- [EXERCISE DETAILS] Please copy every record below exactly, but leave the pictures out.
-*-
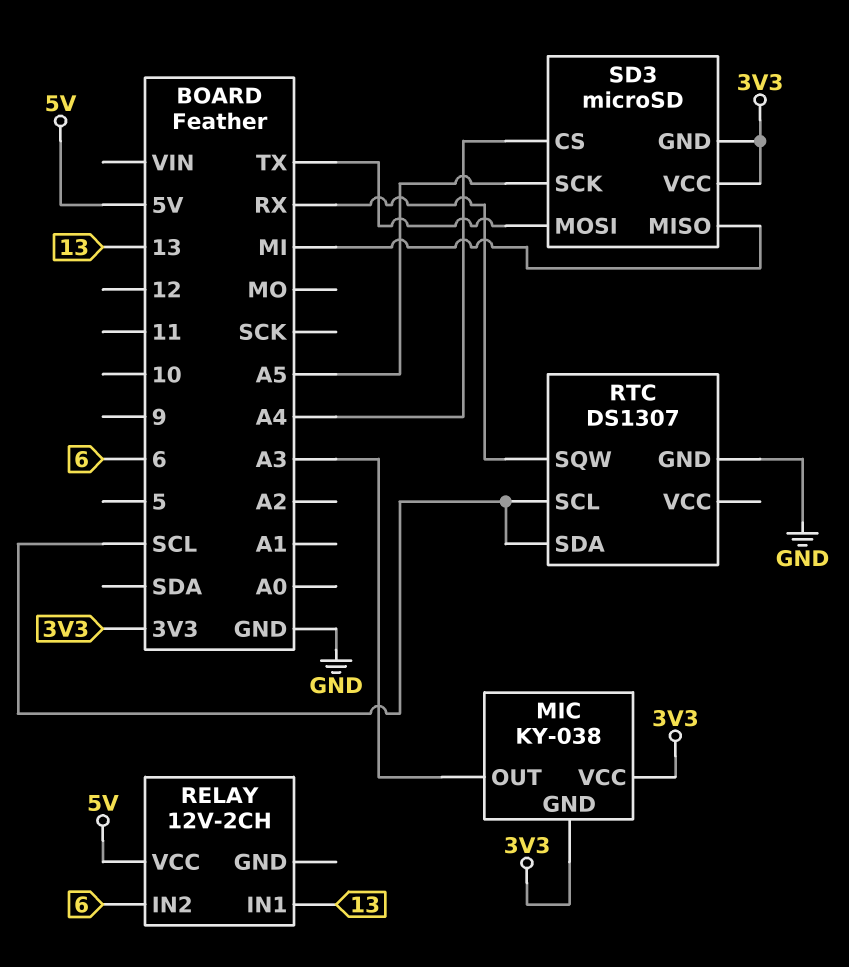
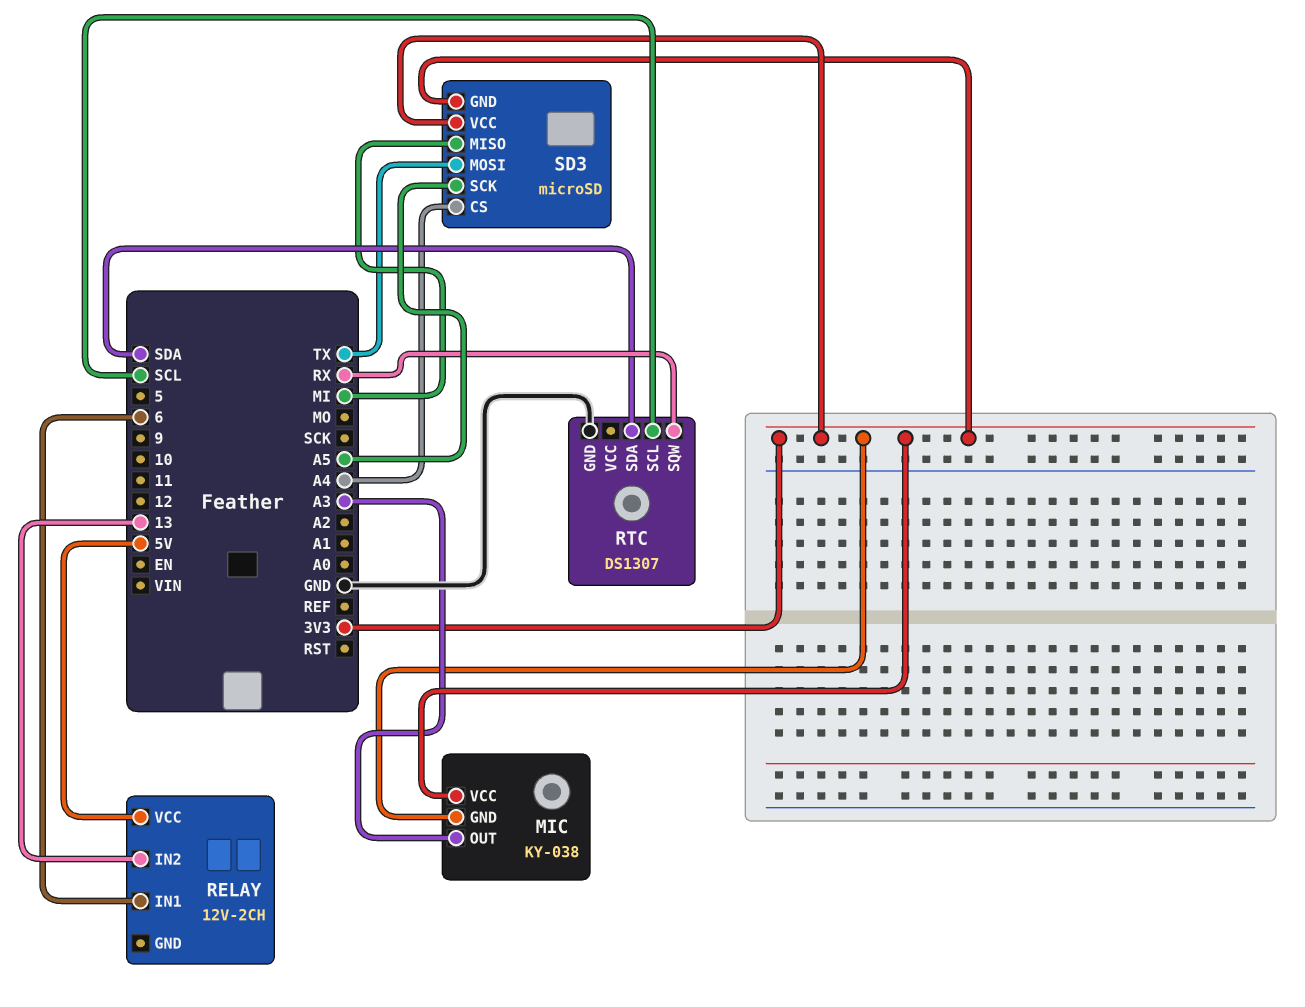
RELAY pin IN1: 13 -> 6
RELAY pin IN2: 6 -> 13
RTC pin SDA: SCL -> SDA

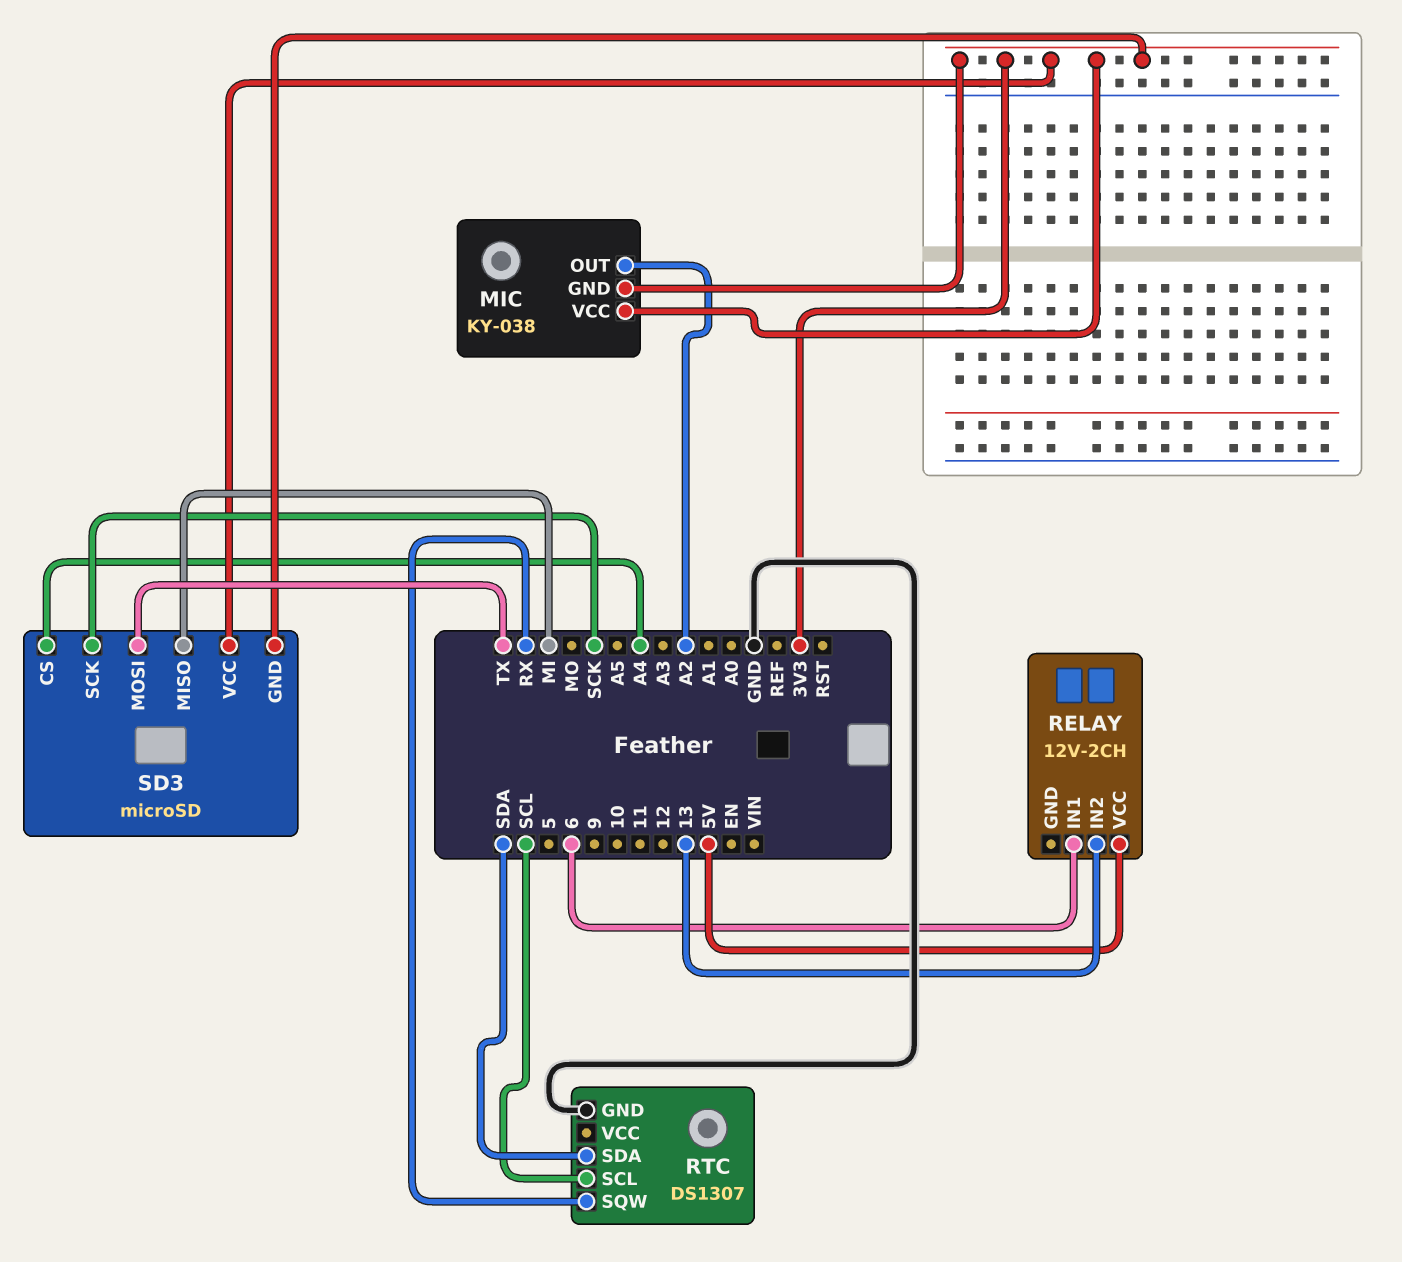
MIC pin OUT: A3 -> A2
SD3 pin SCK: A5 -> SCK

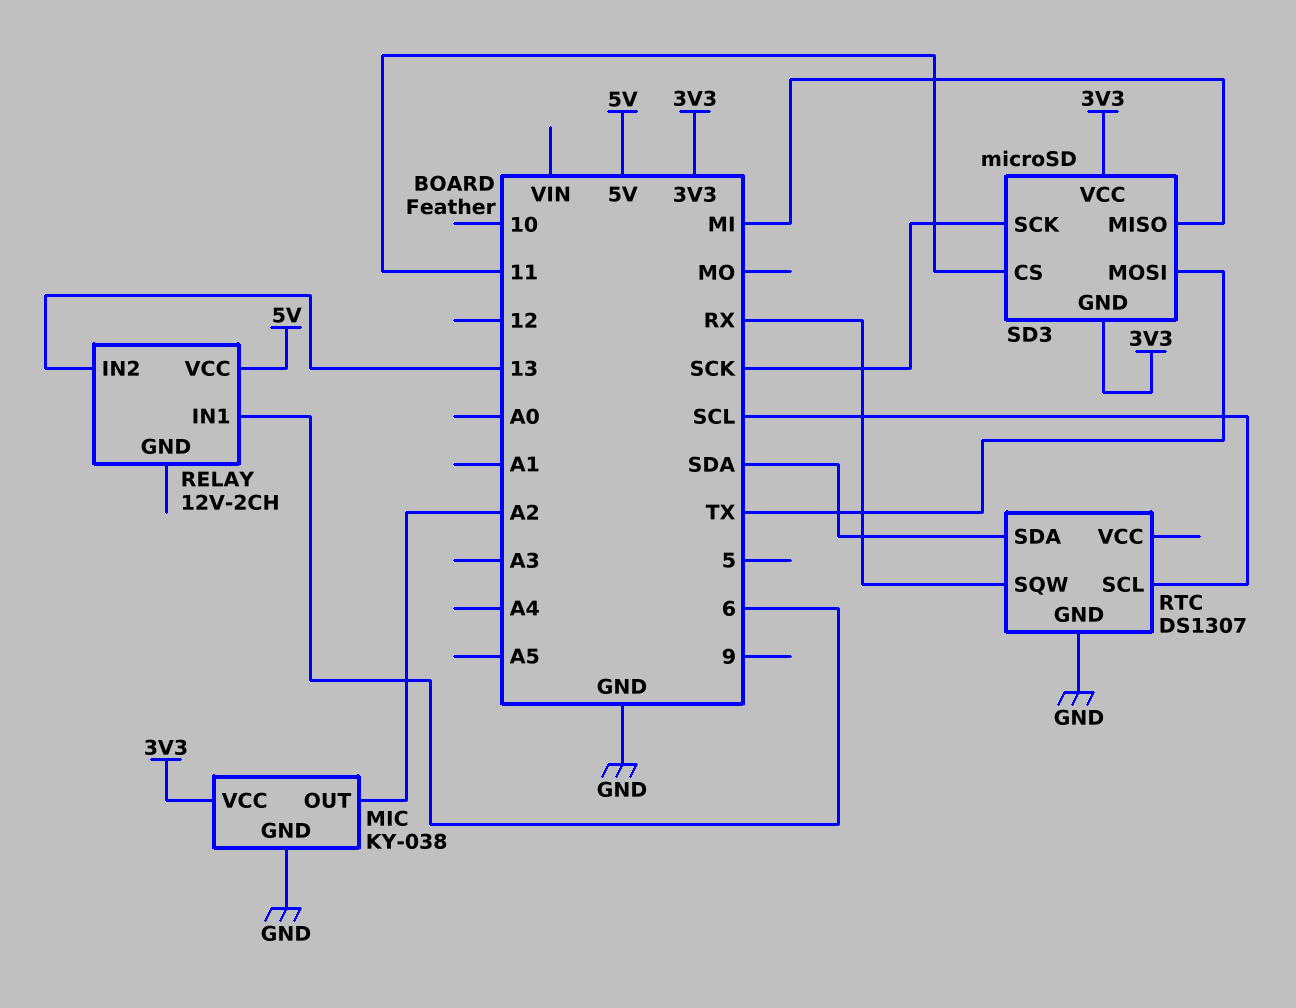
MIC pin GND: 3V3 -> GND
SD3 pin CS: A4 -> 11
-*-
- [ANSWER TO THIS EXERCISE]
RELAY pin IN1: 13 -> 6
RELAY pin IN2: 6 -> 13
RTC pin SDA: SCL -> SDA

MIC pin OUT: A3 -> A2
SD3 pin SCK: A5 -> SCK

MIC pin GND: 3V3 -> GND
SD3 pin CS: A4 -> 11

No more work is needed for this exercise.